## [What the task requires]
Repeat the data that follows exactly, starting at the line with "(683, 205) = (916, 371): brown" and ending at the line with "camera: 105 degrees left, 5 degrees up", and leave out every picture.

## [Input data]
=-=-=

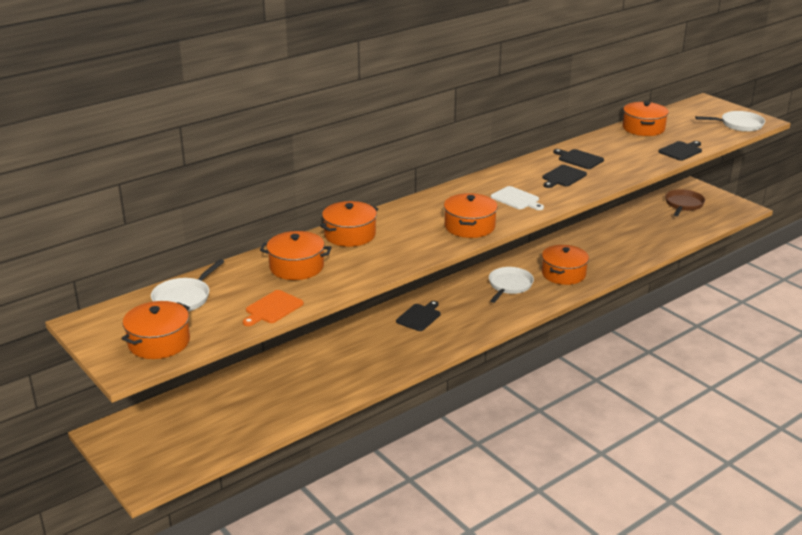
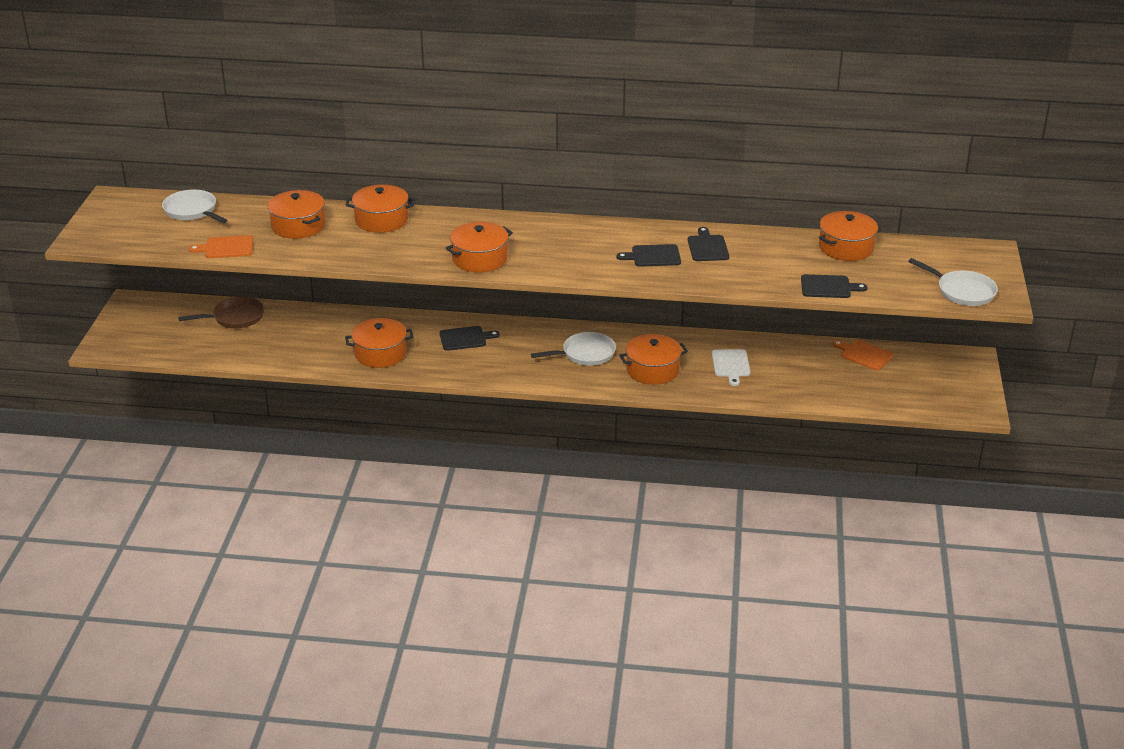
camera: 45 degrees right, 5 degrees up
(159, 342) = (125, 234): orange pot -> orange pot (380, 354)
(184, 298) = (192, 211): white pan -> white pan turned 60 degrees clockwise
(516, 199) = (568, 255): white cutting board -> white cutting board (731, 365)
(645, 209) = (864, 354): none -> orange cutting board
(683, 205) = (916, 371): brown pan -> brown pan (235, 317)

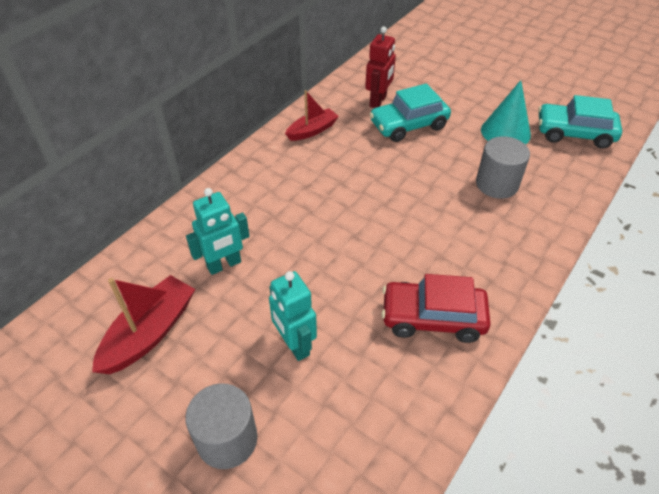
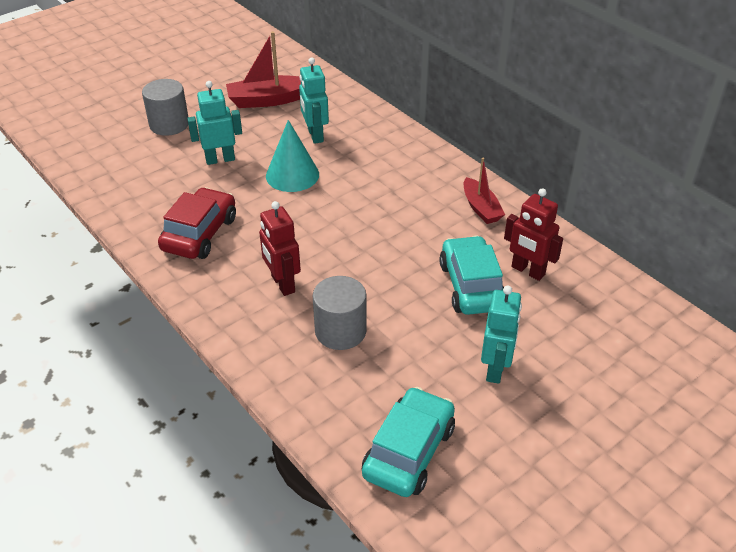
camera: 105 degrees right, 5 degrees down
(149, 333) = (269, 100): red boat -> red boat turned 120 degrees clockwise
(467, 231) = (282, 284): none -> red robot
(481, 106) = (495, 369): none -> turquoise robot
(505, 132) = (433, 374): turquoise cone -> turquoise cone (292, 175)

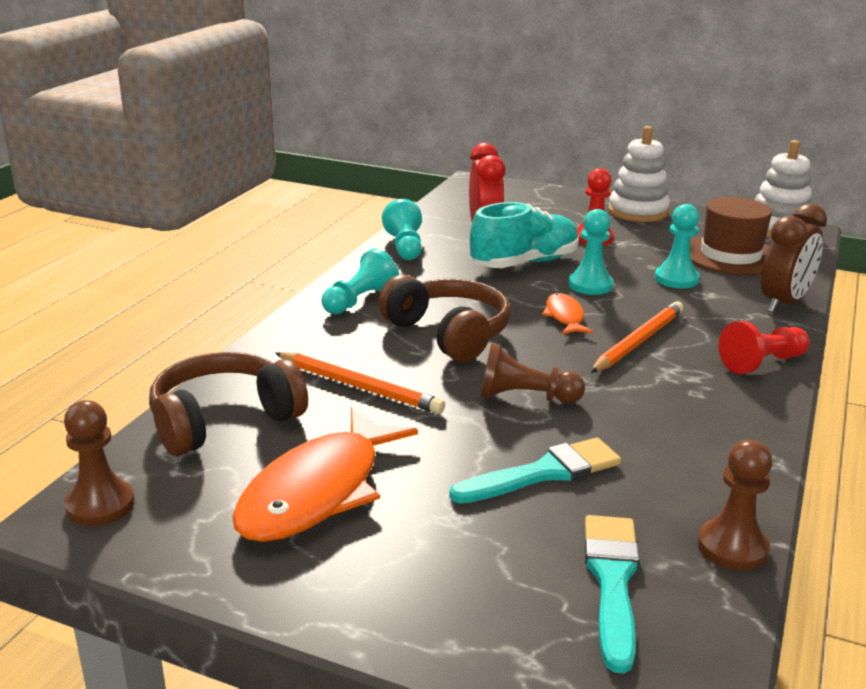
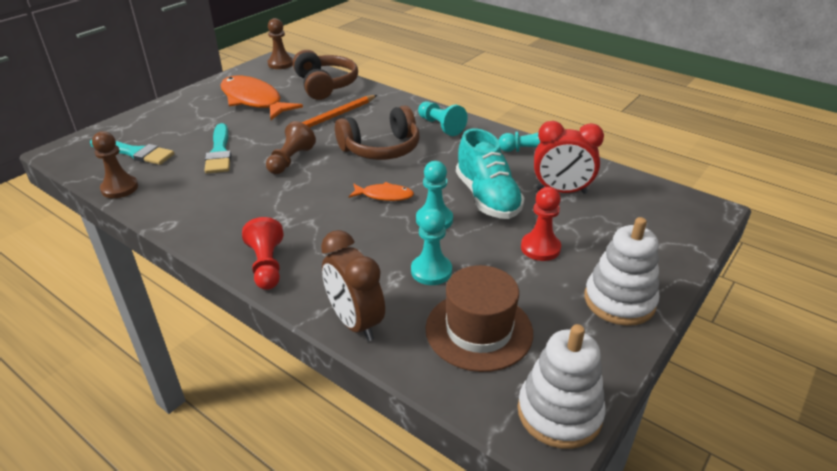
camera: 105 degrees right, 10 degrees up
(638, 341) = (331, 217): orange pencil -> none

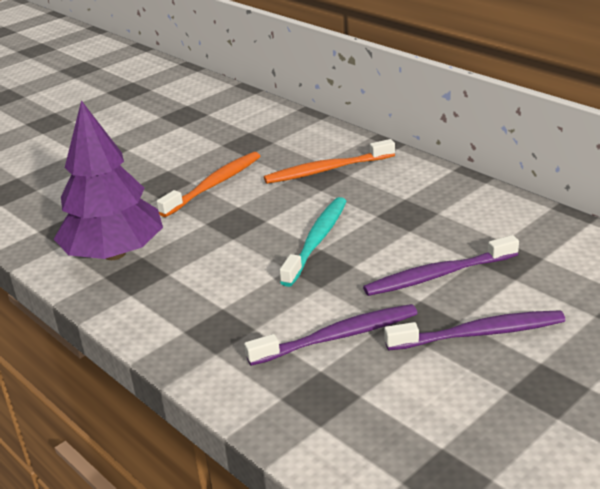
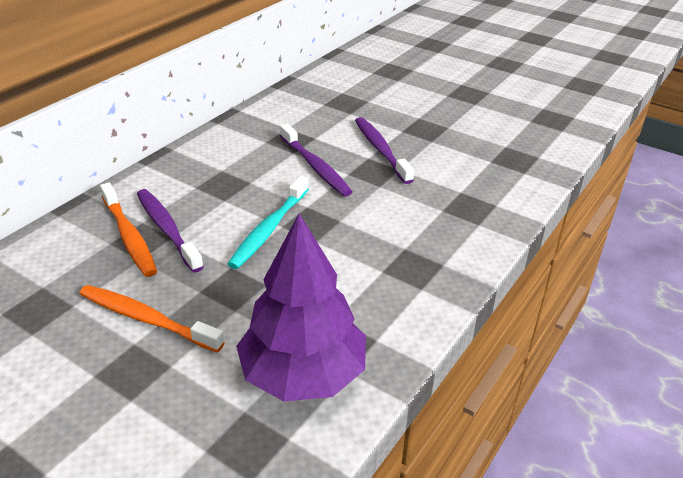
camera: 105 degrees left, 5 degrees up
(317, 241) = (269, 229): turquoise toothbrush -> turquoise toothbrush turned 75 degrees counterclockwise
(337, 337) = (403, 205): purple toothbrush -> purple toothbrush (167, 229)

=-=-=

## [Answer for this exercise]
(683, 205) = (916, 371): brown pan -> brown pan (235, 317)

camera: 105 degrees right, 5 degrees down
(149, 333) = (269, 100): red boat -> red boat turned 120 degrees clockwise
(467, 231) = (282, 284): none -> red robot
(481, 106) = (495, 369): none -> turquoise robot
(505, 132) = (433, 374): turquoise cone -> turquoise cone (292, 175)

camera: 105 degrees right, 10 degrees up
(638, 341) = (331, 217): orange pencil -> none

camera: 105 degrees left, 5 degrees up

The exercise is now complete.